■ Task requirements: Word for word, write out all of the data below.

** Opening Material provided block **

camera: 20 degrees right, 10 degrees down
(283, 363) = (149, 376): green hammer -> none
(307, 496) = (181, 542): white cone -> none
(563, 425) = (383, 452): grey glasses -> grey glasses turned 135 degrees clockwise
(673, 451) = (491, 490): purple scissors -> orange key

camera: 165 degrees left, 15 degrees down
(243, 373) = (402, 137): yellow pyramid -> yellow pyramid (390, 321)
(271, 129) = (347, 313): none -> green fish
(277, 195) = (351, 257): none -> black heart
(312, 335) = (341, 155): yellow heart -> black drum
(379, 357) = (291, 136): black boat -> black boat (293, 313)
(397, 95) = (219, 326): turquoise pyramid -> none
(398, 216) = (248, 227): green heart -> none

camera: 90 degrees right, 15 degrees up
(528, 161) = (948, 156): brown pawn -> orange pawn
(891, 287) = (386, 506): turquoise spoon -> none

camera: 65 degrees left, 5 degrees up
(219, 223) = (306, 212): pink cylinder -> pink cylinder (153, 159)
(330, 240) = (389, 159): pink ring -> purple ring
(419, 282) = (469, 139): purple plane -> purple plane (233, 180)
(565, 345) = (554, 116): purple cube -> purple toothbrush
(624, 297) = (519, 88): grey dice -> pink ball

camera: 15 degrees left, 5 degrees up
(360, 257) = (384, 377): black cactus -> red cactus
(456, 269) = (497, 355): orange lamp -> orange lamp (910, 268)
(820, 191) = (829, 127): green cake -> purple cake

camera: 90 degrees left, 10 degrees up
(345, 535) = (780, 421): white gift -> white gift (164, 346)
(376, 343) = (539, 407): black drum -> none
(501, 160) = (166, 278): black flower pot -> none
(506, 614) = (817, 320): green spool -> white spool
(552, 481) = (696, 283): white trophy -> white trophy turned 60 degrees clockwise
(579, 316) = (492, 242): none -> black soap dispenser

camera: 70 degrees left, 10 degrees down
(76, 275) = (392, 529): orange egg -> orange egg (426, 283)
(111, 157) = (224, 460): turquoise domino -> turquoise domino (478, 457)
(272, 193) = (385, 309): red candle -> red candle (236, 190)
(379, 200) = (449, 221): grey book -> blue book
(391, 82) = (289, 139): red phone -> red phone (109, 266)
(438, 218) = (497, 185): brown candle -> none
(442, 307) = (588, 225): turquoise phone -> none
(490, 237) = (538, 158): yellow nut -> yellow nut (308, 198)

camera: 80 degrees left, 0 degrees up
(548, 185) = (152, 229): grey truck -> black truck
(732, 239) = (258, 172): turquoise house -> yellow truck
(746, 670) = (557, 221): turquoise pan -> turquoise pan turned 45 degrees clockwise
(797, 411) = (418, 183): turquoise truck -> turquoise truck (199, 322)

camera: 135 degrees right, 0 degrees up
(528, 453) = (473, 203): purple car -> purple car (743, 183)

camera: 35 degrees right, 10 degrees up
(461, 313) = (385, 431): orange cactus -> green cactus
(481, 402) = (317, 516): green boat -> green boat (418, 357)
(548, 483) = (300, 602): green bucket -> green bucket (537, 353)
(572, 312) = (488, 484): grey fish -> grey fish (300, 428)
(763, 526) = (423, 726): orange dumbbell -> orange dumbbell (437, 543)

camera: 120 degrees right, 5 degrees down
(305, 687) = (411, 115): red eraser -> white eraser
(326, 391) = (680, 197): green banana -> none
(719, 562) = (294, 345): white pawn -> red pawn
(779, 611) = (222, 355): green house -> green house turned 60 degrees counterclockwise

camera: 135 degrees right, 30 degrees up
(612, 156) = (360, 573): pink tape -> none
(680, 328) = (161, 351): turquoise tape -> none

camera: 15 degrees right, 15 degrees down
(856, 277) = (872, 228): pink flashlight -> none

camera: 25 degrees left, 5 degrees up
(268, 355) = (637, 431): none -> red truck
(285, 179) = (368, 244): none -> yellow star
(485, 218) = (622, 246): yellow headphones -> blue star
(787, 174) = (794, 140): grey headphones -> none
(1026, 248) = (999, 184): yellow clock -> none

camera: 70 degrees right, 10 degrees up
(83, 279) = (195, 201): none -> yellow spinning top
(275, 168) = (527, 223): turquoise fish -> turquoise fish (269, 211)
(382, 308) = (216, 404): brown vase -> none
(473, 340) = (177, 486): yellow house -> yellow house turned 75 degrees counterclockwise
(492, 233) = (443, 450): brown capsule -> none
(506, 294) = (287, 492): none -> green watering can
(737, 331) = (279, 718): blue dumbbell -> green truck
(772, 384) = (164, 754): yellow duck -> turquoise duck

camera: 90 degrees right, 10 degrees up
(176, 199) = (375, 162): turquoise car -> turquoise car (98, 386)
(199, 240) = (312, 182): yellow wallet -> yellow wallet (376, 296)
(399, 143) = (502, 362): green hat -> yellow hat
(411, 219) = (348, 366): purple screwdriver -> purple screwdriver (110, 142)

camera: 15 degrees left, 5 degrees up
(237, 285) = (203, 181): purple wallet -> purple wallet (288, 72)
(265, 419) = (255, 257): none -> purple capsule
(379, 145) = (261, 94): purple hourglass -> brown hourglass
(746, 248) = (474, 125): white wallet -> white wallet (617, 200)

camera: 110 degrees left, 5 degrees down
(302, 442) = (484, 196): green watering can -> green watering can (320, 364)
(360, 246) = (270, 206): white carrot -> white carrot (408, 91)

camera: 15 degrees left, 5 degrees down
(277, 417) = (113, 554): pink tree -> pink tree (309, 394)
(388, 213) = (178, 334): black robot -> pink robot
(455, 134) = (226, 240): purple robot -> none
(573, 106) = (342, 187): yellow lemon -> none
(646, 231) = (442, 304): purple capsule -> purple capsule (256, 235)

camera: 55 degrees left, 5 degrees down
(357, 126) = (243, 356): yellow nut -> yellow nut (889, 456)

** Closing Material provided block **

■ Response area:
camera: 20 degrees right, 10 degrees down
(283, 363) = (149, 376): green hammer -> none
(307, 496) = (181, 542): white cone -> none
(563, 425) = (383, 452): grey glasses -> grey glasses turned 135 degrees clockwise
(673, 451) = (491, 490): purple scissors -> orange key

camera: 165 degrees left, 15 degrees down
(243, 373) = (402, 137): yellow pyramid -> yellow pyramid (390, 321)
(271, 129) = (347, 313): none -> green fish
(277, 195) = (351, 257): none -> black heart
(312, 335) = (341, 155): yellow heart -> black drum
(379, 357) = (291, 136): black boat -> black boat (293, 313)
(397, 95) = (219, 326): turquoise pyramid -> none
(398, 216) = (248, 227): green heart -> none

camera: 90 degrees right, 15 degrees up
(528, 161) = (948, 156): brown pawn -> orange pawn
(891, 287) = (386, 506): turquoise spoon -> none

camera: 65 degrees left, 5 degrees up
(219, 223) = (306, 212): pink cylinder -> pink cylinder (153, 159)
(330, 240) = (389, 159): pink ring -> purple ring
(419, 282) = (469, 139): purple plane -> purple plane (233, 180)
(565, 345) = (554, 116): purple cube -> purple toothbrush
(624, 297) = (519, 88): grey dice -> pink ball

camera: 15 degrees left, 5 degrees up
(360, 257) = (384, 377): black cactus -> red cactus
(456, 269) = (497, 355): orange lamp -> orange lamp (910, 268)
(820, 191) = (829, 127): green cake -> purple cake

camera: 90 degrees left, 10 degrees up
(345, 535) = (780, 421): white gift -> white gift (164, 346)
(376, 343) = (539, 407): black drum -> none
(501, 160) = (166, 278): black flower pot -> none
(506, 614) = (817, 320): green spool -> white spool
(552, 481) = (696, 283): white trophy -> white trophy turned 60 degrees clockwise
(579, 316) = (492, 242): none -> black soap dispenser

camera: 70 degrees left, 10 degrees down
(76, 275) = (392, 529): orange egg -> orange egg (426, 283)
(111, 157) = (224, 460): turquoise domino -> turquoise domino (478, 457)
(272, 193) = (385, 309): red candle -> red candle (236, 190)
(379, 200) = (449, 221): grey book -> blue book
(391, 82) = (289, 139): red phone -> red phone (109, 266)
(438, 218) = (497, 185): brown candle -> none
(442, 307) = (588, 225): turquoise phone -> none
(490, 237) = (538, 158): yellow nut -> yellow nut (308, 198)

camera: 80 degrees left, 0 degrees up
(548, 185) = (152, 229): grey truck -> black truck
(732, 239) = (258, 172): turquoise house -> yellow truck
(746, 670) = (557, 221): turquoise pan -> turquoise pan turned 45 degrees clockwise
(797, 411) = (418, 183): turquoise truck -> turquoise truck (199, 322)

camera: 135 degrees right, 0 degrees up
(528, 453) = (473, 203): purple car -> purple car (743, 183)

camera: 35 degrees right, 10 degrees up
(461, 313) = (385, 431): orange cactus -> green cactus
(481, 402) = (317, 516): green boat -> green boat (418, 357)
(548, 483) = (300, 602): green bucket -> green bucket (537, 353)
(572, 312) = (488, 484): grey fish -> grey fish (300, 428)
(763, 526) = (423, 726): orange dumbbell -> orange dumbbell (437, 543)

camera: 120 degrees right, 5 degrees down
(305, 687) = (411, 115): red eraser -> white eraser
(326, 391) = (680, 197): green banana -> none
(719, 562) = (294, 345): white pawn -> red pawn
(779, 611) = (222, 355): green house -> green house turned 60 degrees counterclockwise

camera: 135 degrees right, 30 degrees up
(612, 156) = (360, 573): pink tape -> none
(680, 328) = (161, 351): turquoise tape -> none

camera: 15 degrees right, 15 degrees down
(856, 277) = (872, 228): pink flashlight -> none

camera: 25 degrees left, 5 degrees up
(268, 355) = (637, 431): none -> red truck
(285, 179) = (368, 244): none -> yellow star
(485, 218) = (622, 246): yellow headphones -> blue star
(787, 174) = (794, 140): grey headphones -> none
(1026, 248) = (999, 184): yellow clock -> none

camera: 70 degrees right, 10 degrees up
(83, 279) = (195, 201): none -> yellow spinning top
(275, 168) = (527, 223): turquoise fish -> turquoise fish (269, 211)
(382, 308) = (216, 404): brown vase -> none
(473, 340) = (177, 486): yellow house -> yellow house turned 75 degrees counterclockwise
(492, 233) = (443, 450): brown capsule -> none
(506, 294) = (287, 492): none -> green watering can
(737, 331) = (279, 718): blue dumbbell -> green truck
(772, 384) = (164, 754): yellow duck -> turquoise duck

camera: 90 degrees right, 10 degrees up
(176, 199) = (375, 162): turquoise car -> turquoise car (98, 386)
(199, 240) = (312, 182): yellow wallet -> yellow wallet (376, 296)
(399, 143) = (502, 362): green hat -> yellow hat
(411, 219) = (348, 366): purple screwdriver -> purple screwdriver (110, 142)

camera: 15 degrees left, 5 degrees up
(237, 285) = (203, 181): purple wallet -> purple wallet (288, 72)
(265, 419) = (255, 257): none -> purple capsule
(379, 145) = (261, 94): purple hourglass -> brown hourglass
(746, 248) = (474, 125): white wallet -> white wallet (617, 200)

camera: 110 degrees left, 5 degrees down
(302, 442) = (484, 196): green watering can -> green watering can (320, 364)
(360, 246) = (270, 206): white carrot -> white carrot (408, 91)

camera: 15 degrees left, 5 degrees down
(277, 417) = (113, 554): pink tree -> pink tree (309, 394)
(388, 213) = (178, 334): black robot -> pink robot
(455, 134) = (226, 240): purple robot -> none
(573, 106) = (342, 187): yellow lemon -> none
(646, 231) = (442, 304): purple capsule -> purple capsule (256, 235)

camera: 55 degrees left, 5 degrees down
(357, 126) = (243, 356): yellow nut -> yellow nut (889, 456)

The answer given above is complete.